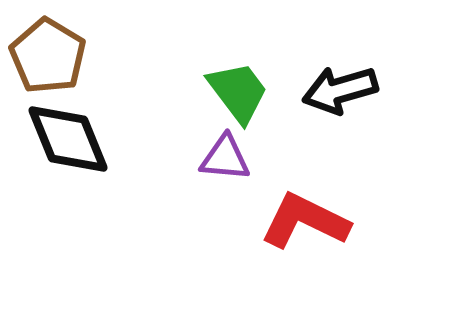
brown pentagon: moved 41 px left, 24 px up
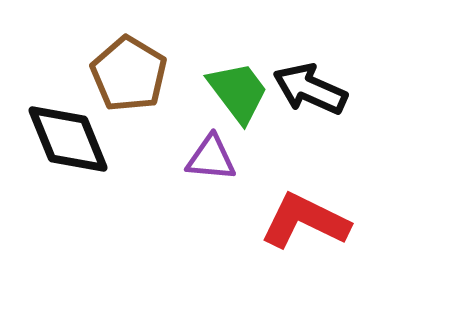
brown pentagon: moved 81 px right, 18 px down
black arrow: moved 30 px left, 1 px up; rotated 40 degrees clockwise
purple triangle: moved 14 px left
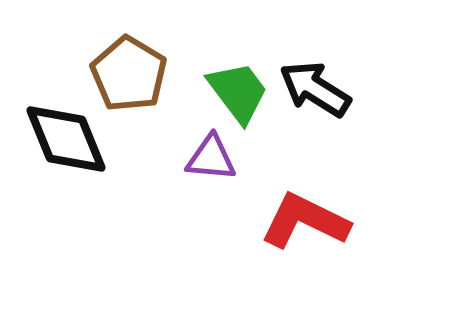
black arrow: moved 5 px right; rotated 8 degrees clockwise
black diamond: moved 2 px left
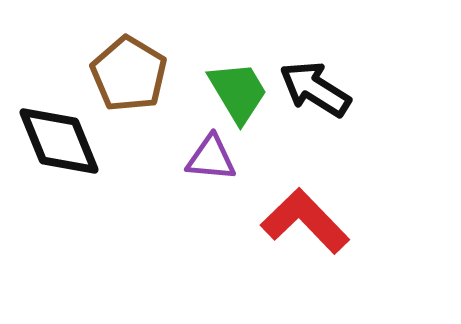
green trapezoid: rotated 6 degrees clockwise
black diamond: moved 7 px left, 2 px down
red L-shape: rotated 20 degrees clockwise
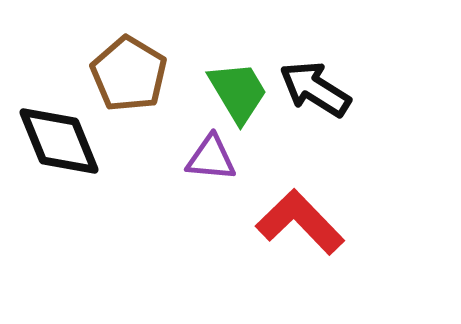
red L-shape: moved 5 px left, 1 px down
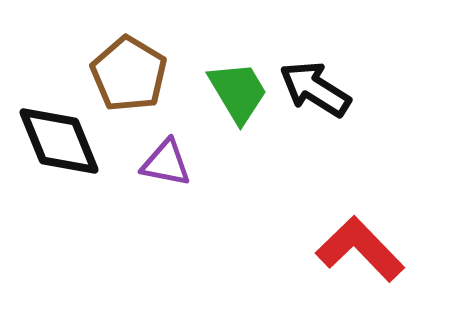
purple triangle: moved 45 px left, 5 px down; rotated 6 degrees clockwise
red L-shape: moved 60 px right, 27 px down
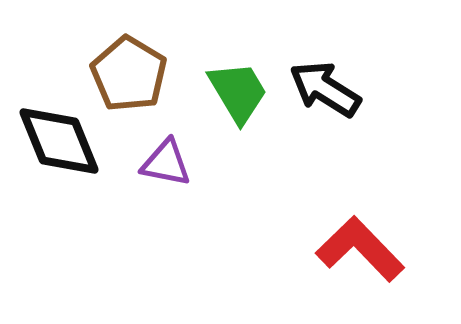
black arrow: moved 10 px right
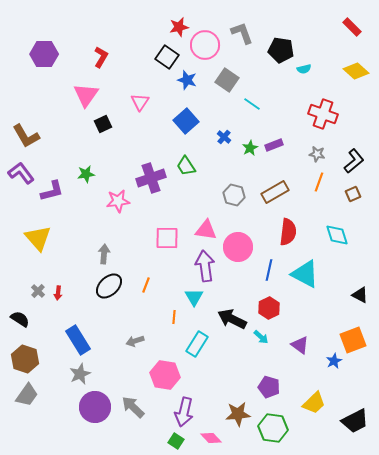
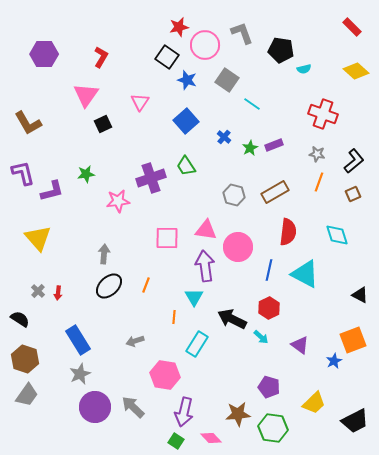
brown L-shape at (26, 136): moved 2 px right, 13 px up
purple L-shape at (21, 173): moved 2 px right; rotated 24 degrees clockwise
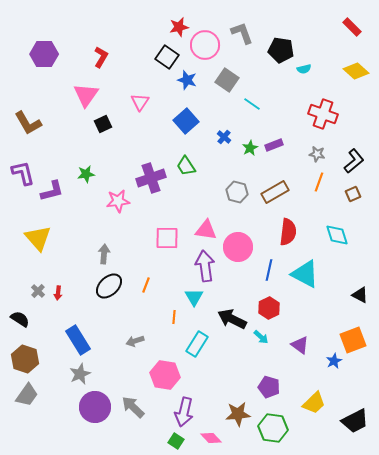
gray hexagon at (234, 195): moved 3 px right, 3 px up
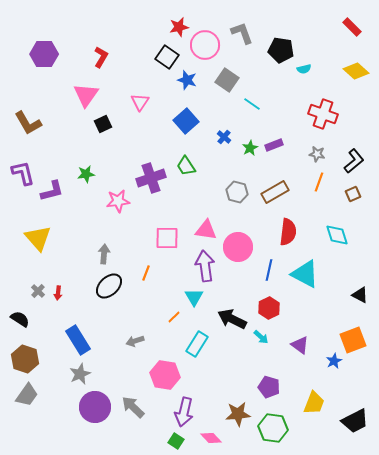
orange line at (146, 285): moved 12 px up
orange line at (174, 317): rotated 40 degrees clockwise
yellow trapezoid at (314, 403): rotated 25 degrees counterclockwise
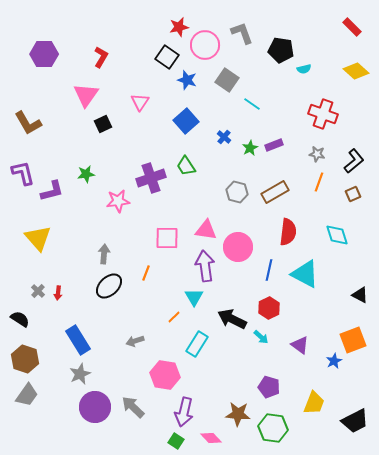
brown star at (238, 414): rotated 10 degrees clockwise
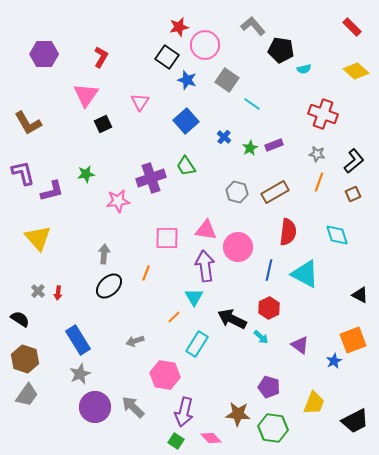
gray L-shape at (242, 33): moved 11 px right, 7 px up; rotated 20 degrees counterclockwise
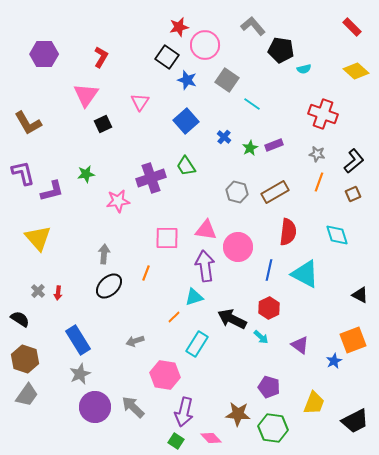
cyan triangle at (194, 297): rotated 42 degrees clockwise
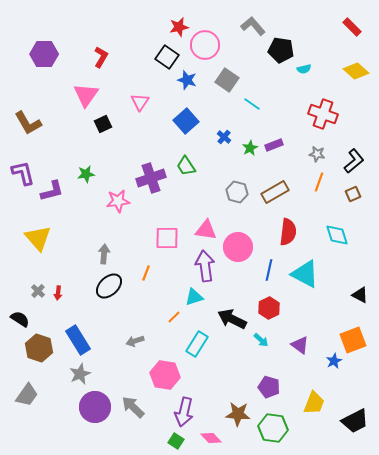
cyan arrow at (261, 337): moved 3 px down
brown hexagon at (25, 359): moved 14 px right, 11 px up
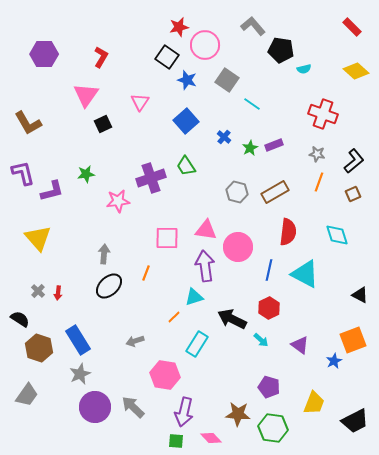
green square at (176, 441): rotated 28 degrees counterclockwise
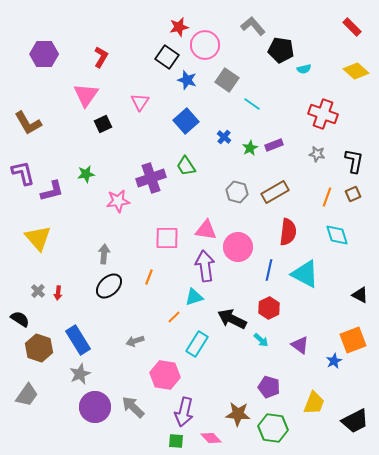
black L-shape at (354, 161): rotated 40 degrees counterclockwise
orange line at (319, 182): moved 8 px right, 15 px down
orange line at (146, 273): moved 3 px right, 4 px down
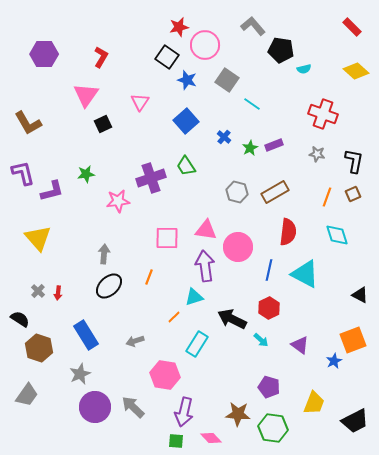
blue rectangle at (78, 340): moved 8 px right, 5 px up
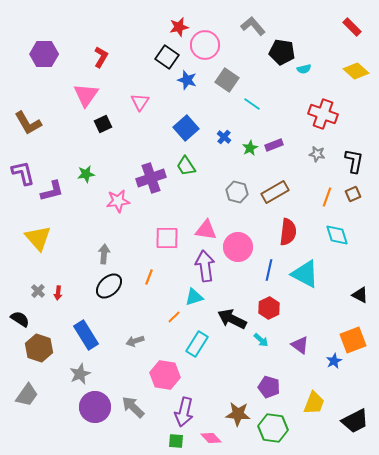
black pentagon at (281, 50): moved 1 px right, 2 px down
blue square at (186, 121): moved 7 px down
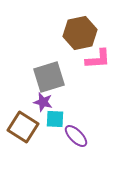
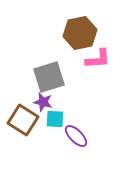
brown square: moved 7 px up
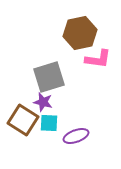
pink L-shape: rotated 12 degrees clockwise
cyan square: moved 6 px left, 4 px down
purple ellipse: rotated 65 degrees counterclockwise
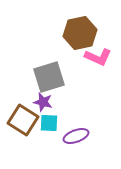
pink L-shape: moved 2 px up; rotated 16 degrees clockwise
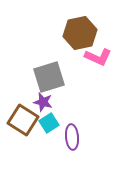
cyan square: rotated 36 degrees counterclockwise
purple ellipse: moved 4 px left, 1 px down; rotated 75 degrees counterclockwise
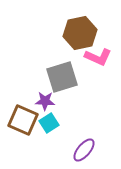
gray square: moved 13 px right
purple star: moved 2 px right, 1 px up; rotated 12 degrees counterclockwise
brown square: rotated 8 degrees counterclockwise
purple ellipse: moved 12 px right, 13 px down; rotated 45 degrees clockwise
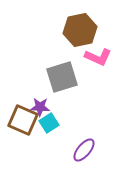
brown hexagon: moved 3 px up
purple star: moved 5 px left, 6 px down
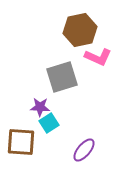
brown square: moved 2 px left, 22 px down; rotated 20 degrees counterclockwise
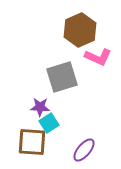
brown hexagon: rotated 12 degrees counterclockwise
brown square: moved 11 px right
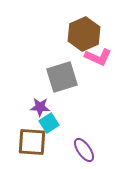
brown hexagon: moved 4 px right, 4 px down
purple ellipse: rotated 75 degrees counterclockwise
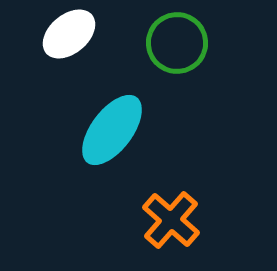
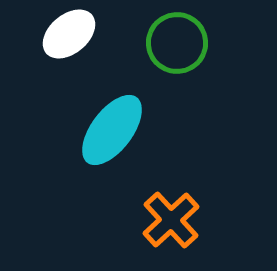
orange cross: rotated 6 degrees clockwise
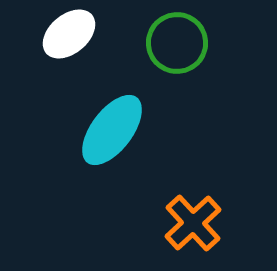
orange cross: moved 22 px right, 3 px down
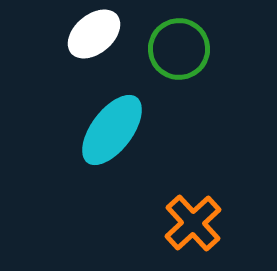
white ellipse: moved 25 px right
green circle: moved 2 px right, 6 px down
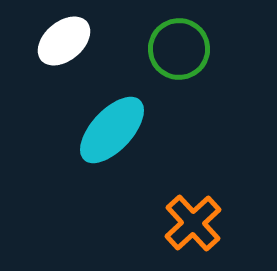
white ellipse: moved 30 px left, 7 px down
cyan ellipse: rotated 6 degrees clockwise
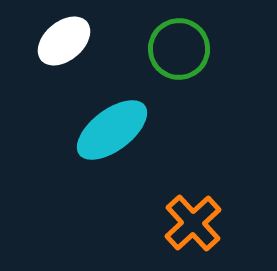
cyan ellipse: rotated 10 degrees clockwise
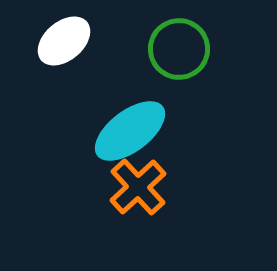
cyan ellipse: moved 18 px right, 1 px down
orange cross: moved 55 px left, 36 px up
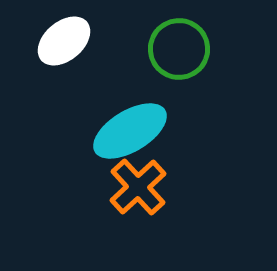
cyan ellipse: rotated 6 degrees clockwise
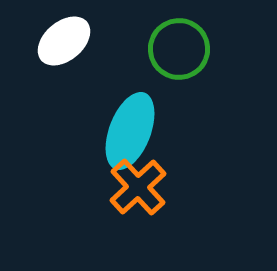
cyan ellipse: rotated 38 degrees counterclockwise
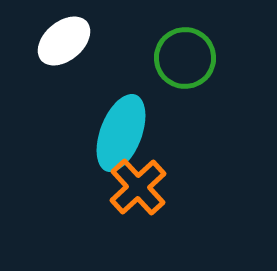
green circle: moved 6 px right, 9 px down
cyan ellipse: moved 9 px left, 2 px down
=====
PROBLEM TO SOLVE => Could you rename "purple ellipse" to "violet oval" in the records, giving them again from the line that has "black arrow: moved 10 px right" through the line that has "cyan ellipse: rotated 10 degrees clockwise" with nothing else changed? Leave the pictures out of your answer.

RESPONSE TO THE EXERCISE =>
black arrow: moved 10 px right
brown L-shape at (26, 136): moved 2 px right, 13 px up
purple L-shape at (21, 173): moved 2 px right; rotated 24 degrees clockwise
gray hexagon at (234, 195): moved 3 px right, 3 px up
orange line at (146, 285): moved 12 px up
orange line at (174, 317): rotated 40 degrees clockwise
yellow trapezoid at (314, 403): rotated 25 degrees counterclockwise
brown star at (238, 414): rotated 10 degrees clockwise
gray L-shape at (242, 33): moved 11 px right, 7 px up; rotated 20 degrees counterclockwise
cyan triangle at (194, 297): rotated 42 degrees clockwise
cyan arrow at (261, 337): moved 3 px down
brown hexagon at (25, 359): moved 14 px right, 11 px up
green square at (176, 441): rotated 28 degrees counterclockwise
black L-shape at (354, 161): rotated 40 degrees counterclockwise
orange line at (319, 182): moved 8 px right, 15 px down
orange line at (146, 273): moved 3 px right, 4 px down
blue rectangle at (78, 340): moved 8 px right, 5 px up
black pentagon at (281, 50): moved 1 px right, 2 px down
blue square at (186, 121): moved 7 px down
brown square: moved 7 px up
pink L-shape: rotated 12 degrees clockwise
cyan square: moved 6 px left, 4 px down
violet oval: rotated 65 degrees counterclockwise
pink L-shape: moved 2 px up; rotated 16 degrees clockwise
cyan square: rotated 36 degrees counterclockwise
violet oval: moved 4 px left, 1 px down; rotated 75 degrees counterclockwise
gray square: moved 13 px right
purple star: moved 2 px right, 1 px up; rotated 12 degrees counterclockwise
brown square: rotated 8 degrees counterclockwise
violet oval: moved 12 px right, 13 px down; rotated 45 degrees clockwise
brown hexagon: moved 3 px up
purple star: moved 5 px left, 6 px down
brown square: moved 2 px left, 22 px down; rotated 20 degrees counterclockwise
brown hexagon: rotated 12 degrees counterclockwise
brown square: moved 11 px right
brown hexagon: moved 4 px right, 4 px down
violet oval: rotated 75 degrees counterclockwise
orange cross: rotated 6 degrees clockwise
orange cross: moved 22 px right, 3 px down
white ellipse: moved 25 px right
green circle: moved 2 px right, 6 px down
white ellipse: moved 30 px left, 7 px down
cyan ellipse: rotated 6 degrees clockwise
cyan ellipse: rotated 10 degrees clockwise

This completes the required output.